== Extracted material ==
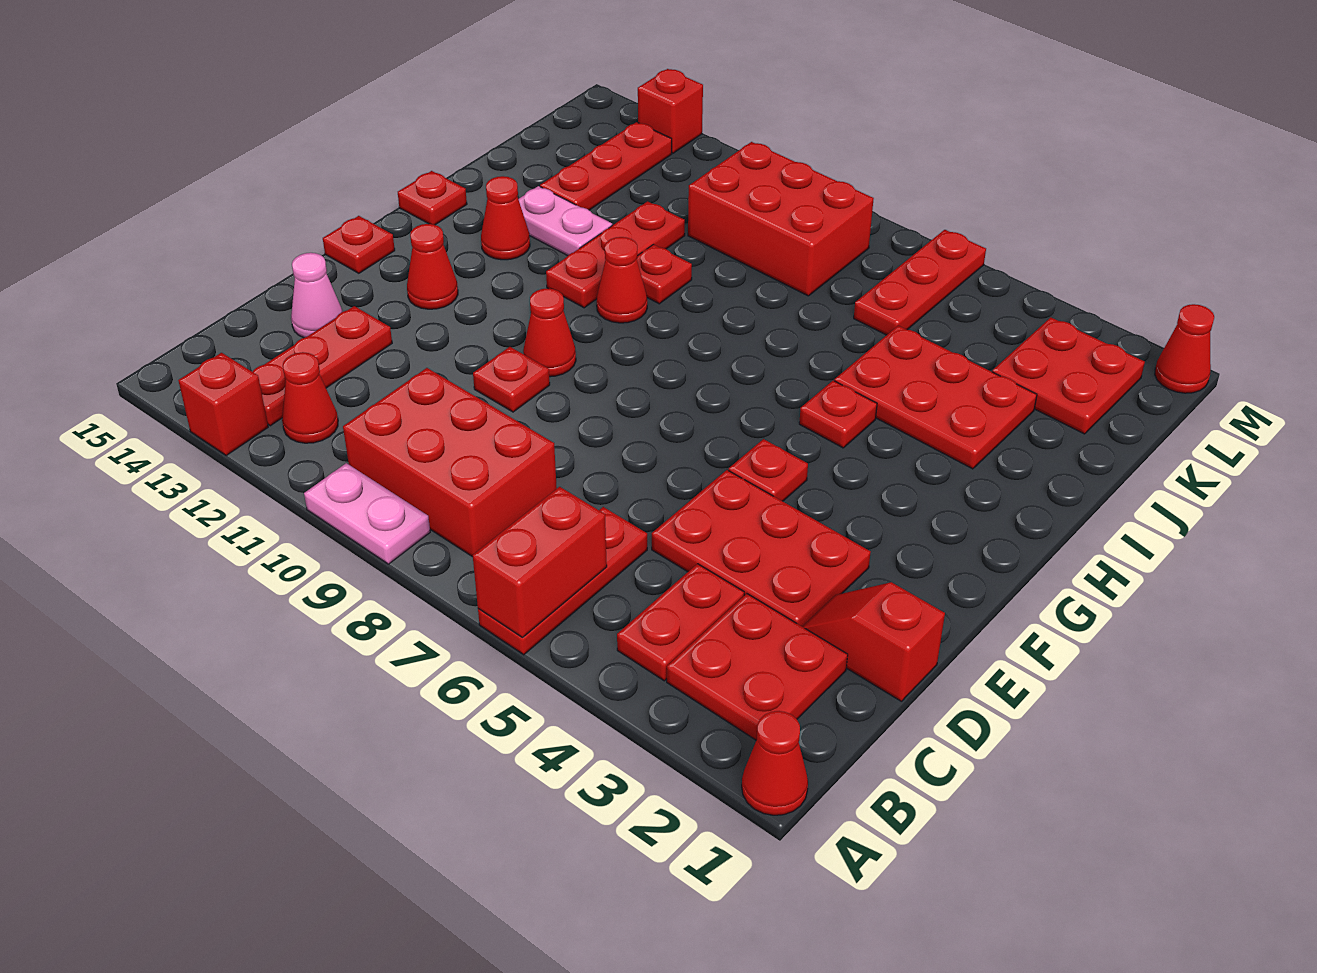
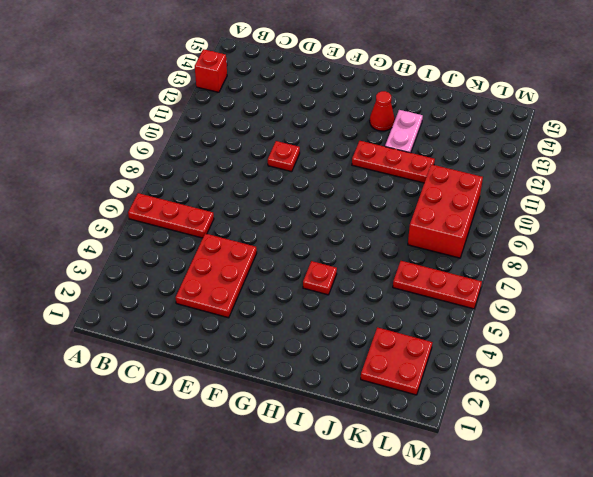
none -> red cone A1 level 1
none -> pink plate A9:A10 level 1
none -> red plate B2:C3 level 1
none -> red plate B4:C4 level 1

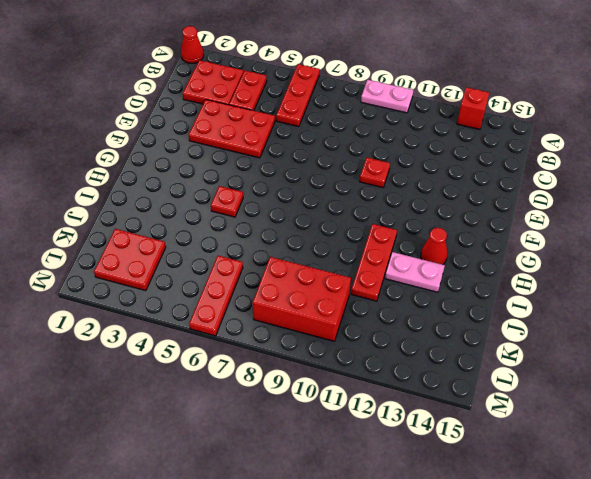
none -> red brick B8:C10 level 1
none -> red cone B12 level 1
none -> red plate B13:D13 level 1
none -> red slope D1:D2 level 1 top 1

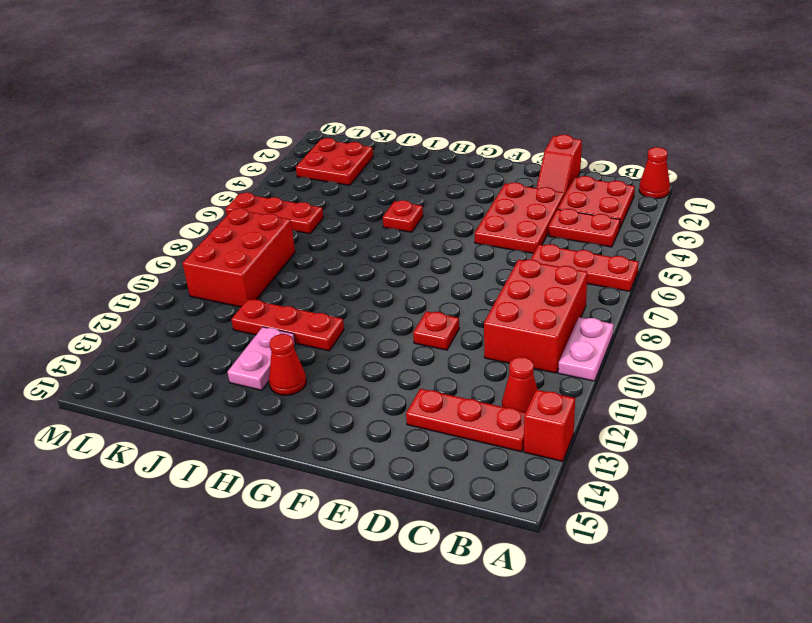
none -> pink cone D14 level 1
none -> red plate F5 level 1
none -> red cone F10 level 1
none -> red cone F13 level 1

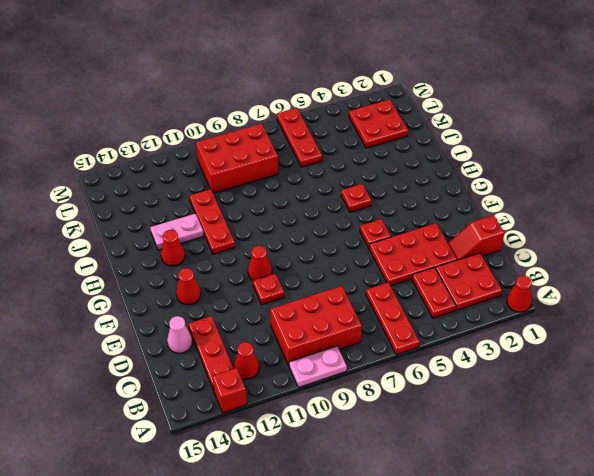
none -> red plate F15 level 1
none -> red cone H10 level 1
none -> red plate H15 level 1
none -> red plate I3:J5 level 1

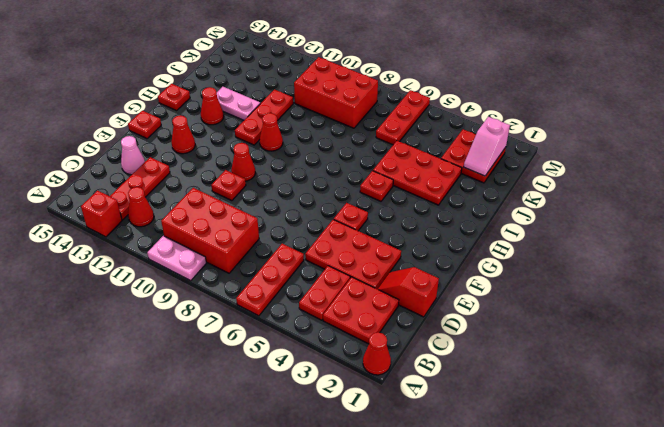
pink slope K2:L2 level 2 top L -> none
none -> red plate I10 level 1
none -> red plate J13:L13 level 1
none -> red cone M1 level 1
none -> red brick M13 level 1

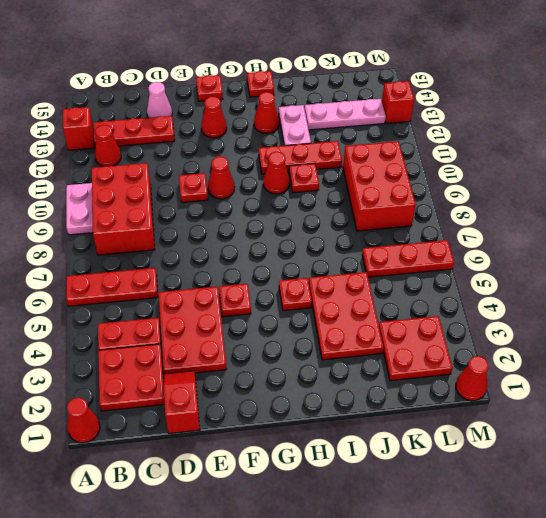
pink plate J13:L13 level 1 -> red plate J13:L13 level 1
none -> red brick A6:B6 level 2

== To do ==
Exact copy, pictures excluded: print only the lines from the line containing "none -> red plate B2:C3 level 1" through the end of the records.

== Finished exercise ==
none -> red plate B2:C3 level 1
none -> red plate B4:C4 level 1

none -> red brick B8:C10 level 1
none -> red cone B12 level 1
none -> red plate B13:D13 level 1
none -> red slope D1:D2 level 1 top 1

none -> pink cone D14 level 1
none -> red plate F5 level 1
none -> red cone F10 level 1
none -> red cone F13 level 1

none -> red plate F15 level 1
none -> red cone H10 level 1
none -> red plate H15 level 1
none -> red plate I3:J5 level 1

pink slope K2:L2 level 2 top L -> none
none -> red plate I10 level 1
none -> red plate J13:L13 level 1
none -> red cone M1 level 1
none -> red brick M13 level 1

pink plate J13:L13 level 1 -> red plate J13:L13 level 1
none -> red brick A6:B6 level 2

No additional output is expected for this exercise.